SUPPLIED MATERIAL →
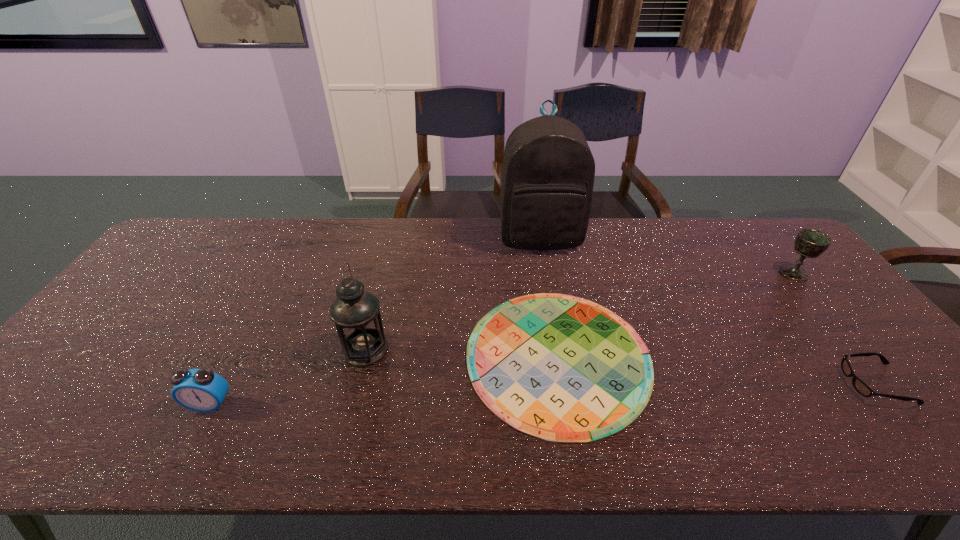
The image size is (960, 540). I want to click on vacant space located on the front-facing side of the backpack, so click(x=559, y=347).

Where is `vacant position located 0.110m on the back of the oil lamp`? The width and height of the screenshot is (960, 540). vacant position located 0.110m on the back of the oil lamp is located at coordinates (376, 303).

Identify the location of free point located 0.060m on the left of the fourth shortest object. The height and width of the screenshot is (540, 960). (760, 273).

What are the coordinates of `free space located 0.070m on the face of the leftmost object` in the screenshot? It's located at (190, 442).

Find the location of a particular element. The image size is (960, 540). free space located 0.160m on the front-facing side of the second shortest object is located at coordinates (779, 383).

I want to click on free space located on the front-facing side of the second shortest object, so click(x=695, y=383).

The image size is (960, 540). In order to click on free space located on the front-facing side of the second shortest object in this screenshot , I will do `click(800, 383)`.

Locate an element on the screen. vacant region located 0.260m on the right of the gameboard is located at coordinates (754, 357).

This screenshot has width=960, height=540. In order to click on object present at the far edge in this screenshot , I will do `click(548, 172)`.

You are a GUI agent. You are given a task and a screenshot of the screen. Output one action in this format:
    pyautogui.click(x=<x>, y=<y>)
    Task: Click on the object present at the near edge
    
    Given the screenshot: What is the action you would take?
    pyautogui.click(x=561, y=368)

==

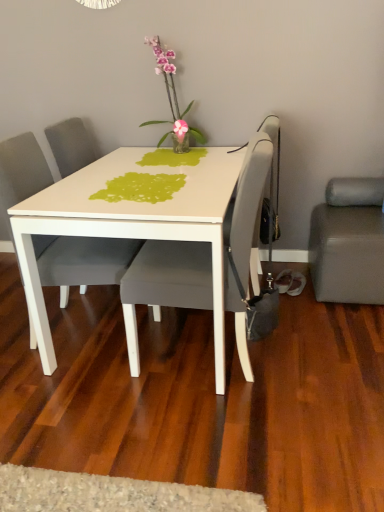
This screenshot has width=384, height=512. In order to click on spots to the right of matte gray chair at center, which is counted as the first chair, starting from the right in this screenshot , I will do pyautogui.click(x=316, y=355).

WORK TO BE COMPLETED → Count the lines in the items above that contain the word "size", matching case. Give only the number.

WORKED SOLUTION → 3